Requirement
Would you please copy each line below that includes the string "strawberry"?

(Data to process Opens)

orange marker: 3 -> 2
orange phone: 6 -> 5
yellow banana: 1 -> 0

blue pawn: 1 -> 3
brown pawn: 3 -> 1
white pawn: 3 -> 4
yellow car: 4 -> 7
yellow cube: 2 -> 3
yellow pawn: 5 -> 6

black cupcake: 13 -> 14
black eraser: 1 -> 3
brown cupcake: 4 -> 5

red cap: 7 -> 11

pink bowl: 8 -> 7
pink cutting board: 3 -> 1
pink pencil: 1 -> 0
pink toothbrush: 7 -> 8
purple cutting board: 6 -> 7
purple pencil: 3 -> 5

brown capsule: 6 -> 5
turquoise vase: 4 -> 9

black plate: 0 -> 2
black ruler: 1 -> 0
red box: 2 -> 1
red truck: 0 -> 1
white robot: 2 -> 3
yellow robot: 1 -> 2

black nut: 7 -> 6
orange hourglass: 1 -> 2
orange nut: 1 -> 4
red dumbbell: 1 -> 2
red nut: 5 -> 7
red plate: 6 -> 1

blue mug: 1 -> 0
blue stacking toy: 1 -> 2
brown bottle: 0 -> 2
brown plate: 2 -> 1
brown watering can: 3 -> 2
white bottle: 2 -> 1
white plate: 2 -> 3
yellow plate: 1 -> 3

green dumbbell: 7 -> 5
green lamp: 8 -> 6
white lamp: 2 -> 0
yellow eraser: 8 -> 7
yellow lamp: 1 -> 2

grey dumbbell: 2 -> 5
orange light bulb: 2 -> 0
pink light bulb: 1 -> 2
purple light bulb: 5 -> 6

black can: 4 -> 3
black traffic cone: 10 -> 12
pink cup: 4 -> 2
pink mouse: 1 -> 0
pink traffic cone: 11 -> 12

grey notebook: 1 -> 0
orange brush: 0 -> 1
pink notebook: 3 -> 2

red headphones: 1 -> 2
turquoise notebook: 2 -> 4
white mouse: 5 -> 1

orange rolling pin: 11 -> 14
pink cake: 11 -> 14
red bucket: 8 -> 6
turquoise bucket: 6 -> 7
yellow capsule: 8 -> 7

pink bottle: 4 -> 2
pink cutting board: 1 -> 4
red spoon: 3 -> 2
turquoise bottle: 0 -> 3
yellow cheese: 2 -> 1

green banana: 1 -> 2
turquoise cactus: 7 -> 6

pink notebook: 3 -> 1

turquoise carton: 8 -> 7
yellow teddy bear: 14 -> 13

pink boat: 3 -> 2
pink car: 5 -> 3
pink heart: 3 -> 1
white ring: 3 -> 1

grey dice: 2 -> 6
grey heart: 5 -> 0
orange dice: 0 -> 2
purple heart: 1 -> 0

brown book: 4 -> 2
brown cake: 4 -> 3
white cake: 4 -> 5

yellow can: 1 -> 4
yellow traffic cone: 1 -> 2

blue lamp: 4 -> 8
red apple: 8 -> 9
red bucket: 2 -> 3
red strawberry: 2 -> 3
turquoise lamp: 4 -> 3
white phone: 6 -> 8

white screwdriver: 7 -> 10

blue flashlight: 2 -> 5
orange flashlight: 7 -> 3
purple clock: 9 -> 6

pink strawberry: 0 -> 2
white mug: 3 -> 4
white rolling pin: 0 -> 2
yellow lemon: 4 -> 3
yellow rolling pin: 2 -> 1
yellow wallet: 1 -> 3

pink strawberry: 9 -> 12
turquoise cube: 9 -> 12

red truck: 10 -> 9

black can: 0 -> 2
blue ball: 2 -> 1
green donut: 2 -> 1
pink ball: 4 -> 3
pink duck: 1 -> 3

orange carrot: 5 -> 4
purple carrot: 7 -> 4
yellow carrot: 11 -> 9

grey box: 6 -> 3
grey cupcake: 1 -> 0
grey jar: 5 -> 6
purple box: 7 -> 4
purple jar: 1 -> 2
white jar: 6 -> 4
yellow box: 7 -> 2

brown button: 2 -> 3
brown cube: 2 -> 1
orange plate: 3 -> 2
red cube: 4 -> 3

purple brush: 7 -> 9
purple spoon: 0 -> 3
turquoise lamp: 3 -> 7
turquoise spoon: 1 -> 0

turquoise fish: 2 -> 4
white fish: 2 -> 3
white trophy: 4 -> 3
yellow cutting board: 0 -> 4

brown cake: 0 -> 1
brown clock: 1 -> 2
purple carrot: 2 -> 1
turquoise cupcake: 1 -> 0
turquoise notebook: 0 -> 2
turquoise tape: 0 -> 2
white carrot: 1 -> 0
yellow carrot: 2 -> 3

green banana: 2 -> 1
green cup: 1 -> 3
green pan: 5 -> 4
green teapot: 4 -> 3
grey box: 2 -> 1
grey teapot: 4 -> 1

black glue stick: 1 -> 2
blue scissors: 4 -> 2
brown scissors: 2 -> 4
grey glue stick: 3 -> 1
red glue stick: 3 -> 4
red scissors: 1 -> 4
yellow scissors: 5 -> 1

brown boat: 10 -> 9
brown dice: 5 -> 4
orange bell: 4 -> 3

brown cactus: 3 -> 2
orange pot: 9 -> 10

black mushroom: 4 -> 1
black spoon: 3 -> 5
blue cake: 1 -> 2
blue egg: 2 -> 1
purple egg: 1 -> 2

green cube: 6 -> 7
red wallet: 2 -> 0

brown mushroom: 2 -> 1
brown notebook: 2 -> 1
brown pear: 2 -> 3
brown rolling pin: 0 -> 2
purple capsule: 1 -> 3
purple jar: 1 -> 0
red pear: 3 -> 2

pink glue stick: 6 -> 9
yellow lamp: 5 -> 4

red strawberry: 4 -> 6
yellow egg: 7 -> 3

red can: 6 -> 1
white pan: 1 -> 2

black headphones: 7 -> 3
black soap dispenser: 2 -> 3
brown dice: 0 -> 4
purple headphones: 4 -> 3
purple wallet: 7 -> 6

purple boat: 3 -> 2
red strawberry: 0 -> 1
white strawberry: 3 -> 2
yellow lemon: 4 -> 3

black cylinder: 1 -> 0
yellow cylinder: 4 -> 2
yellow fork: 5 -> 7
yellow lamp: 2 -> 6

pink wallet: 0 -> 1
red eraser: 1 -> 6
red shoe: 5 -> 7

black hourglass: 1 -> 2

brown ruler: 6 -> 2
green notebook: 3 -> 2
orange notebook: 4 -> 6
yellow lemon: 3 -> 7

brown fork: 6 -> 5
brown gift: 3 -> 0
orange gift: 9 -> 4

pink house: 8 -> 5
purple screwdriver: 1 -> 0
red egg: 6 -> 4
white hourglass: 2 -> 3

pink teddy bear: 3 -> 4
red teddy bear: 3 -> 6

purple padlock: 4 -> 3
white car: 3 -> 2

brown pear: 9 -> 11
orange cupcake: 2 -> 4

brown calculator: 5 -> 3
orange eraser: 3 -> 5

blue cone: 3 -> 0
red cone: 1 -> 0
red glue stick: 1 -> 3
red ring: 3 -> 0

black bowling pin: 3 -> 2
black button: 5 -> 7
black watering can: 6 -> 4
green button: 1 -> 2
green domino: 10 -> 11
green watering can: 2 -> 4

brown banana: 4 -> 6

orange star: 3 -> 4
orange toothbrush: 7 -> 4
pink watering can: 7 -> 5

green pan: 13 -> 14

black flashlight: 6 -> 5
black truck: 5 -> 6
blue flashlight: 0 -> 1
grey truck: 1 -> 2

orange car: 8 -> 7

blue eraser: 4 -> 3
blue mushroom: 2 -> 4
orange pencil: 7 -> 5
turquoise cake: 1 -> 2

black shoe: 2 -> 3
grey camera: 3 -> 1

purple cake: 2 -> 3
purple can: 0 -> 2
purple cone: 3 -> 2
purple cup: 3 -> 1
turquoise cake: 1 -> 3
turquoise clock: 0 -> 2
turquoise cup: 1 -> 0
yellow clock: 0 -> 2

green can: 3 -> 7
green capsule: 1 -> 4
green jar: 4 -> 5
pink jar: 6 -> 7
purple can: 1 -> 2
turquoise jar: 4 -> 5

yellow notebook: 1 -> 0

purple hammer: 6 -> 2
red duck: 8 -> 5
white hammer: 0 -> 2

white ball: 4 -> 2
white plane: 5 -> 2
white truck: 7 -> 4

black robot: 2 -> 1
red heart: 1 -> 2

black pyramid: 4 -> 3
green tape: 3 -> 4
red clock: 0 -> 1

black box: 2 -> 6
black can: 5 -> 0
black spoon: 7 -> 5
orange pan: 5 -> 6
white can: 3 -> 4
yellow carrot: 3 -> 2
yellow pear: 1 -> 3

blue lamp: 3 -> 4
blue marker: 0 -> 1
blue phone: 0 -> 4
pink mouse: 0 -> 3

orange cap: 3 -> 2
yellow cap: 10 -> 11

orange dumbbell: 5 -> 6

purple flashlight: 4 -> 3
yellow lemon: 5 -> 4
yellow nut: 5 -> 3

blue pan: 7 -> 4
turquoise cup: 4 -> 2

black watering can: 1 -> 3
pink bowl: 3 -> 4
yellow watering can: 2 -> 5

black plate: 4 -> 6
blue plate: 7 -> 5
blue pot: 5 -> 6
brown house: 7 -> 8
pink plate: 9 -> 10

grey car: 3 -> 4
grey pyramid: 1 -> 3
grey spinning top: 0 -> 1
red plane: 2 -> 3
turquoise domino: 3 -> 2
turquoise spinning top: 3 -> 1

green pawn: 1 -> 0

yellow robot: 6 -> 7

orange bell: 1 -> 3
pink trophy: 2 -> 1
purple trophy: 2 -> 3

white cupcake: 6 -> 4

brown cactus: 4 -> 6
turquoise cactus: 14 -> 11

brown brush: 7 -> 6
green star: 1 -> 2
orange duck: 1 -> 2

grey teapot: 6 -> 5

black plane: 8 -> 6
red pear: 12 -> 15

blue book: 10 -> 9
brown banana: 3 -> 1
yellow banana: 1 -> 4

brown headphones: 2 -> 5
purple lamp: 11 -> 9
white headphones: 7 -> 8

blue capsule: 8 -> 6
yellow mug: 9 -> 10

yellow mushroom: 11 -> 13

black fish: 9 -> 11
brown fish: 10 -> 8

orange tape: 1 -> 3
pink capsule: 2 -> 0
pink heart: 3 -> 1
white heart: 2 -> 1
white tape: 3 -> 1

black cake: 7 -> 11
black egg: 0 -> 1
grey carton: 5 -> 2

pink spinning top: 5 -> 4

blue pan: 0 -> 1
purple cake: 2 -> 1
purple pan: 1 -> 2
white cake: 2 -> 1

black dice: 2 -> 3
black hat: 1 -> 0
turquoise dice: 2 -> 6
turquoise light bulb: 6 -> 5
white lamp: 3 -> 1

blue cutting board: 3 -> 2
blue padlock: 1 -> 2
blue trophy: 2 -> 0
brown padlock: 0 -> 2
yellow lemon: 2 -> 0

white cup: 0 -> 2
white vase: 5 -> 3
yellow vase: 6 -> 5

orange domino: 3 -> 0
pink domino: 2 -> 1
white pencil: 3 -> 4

(Data to process Closes)

Result
red strawberry: 2 -> 3
pink strawberry: 0 -> 2
pink strawberry: 9 -> 12
red strawberry: 4 -> 6
red strawberry: 0 -> 1
white strawberry: 3 -> 2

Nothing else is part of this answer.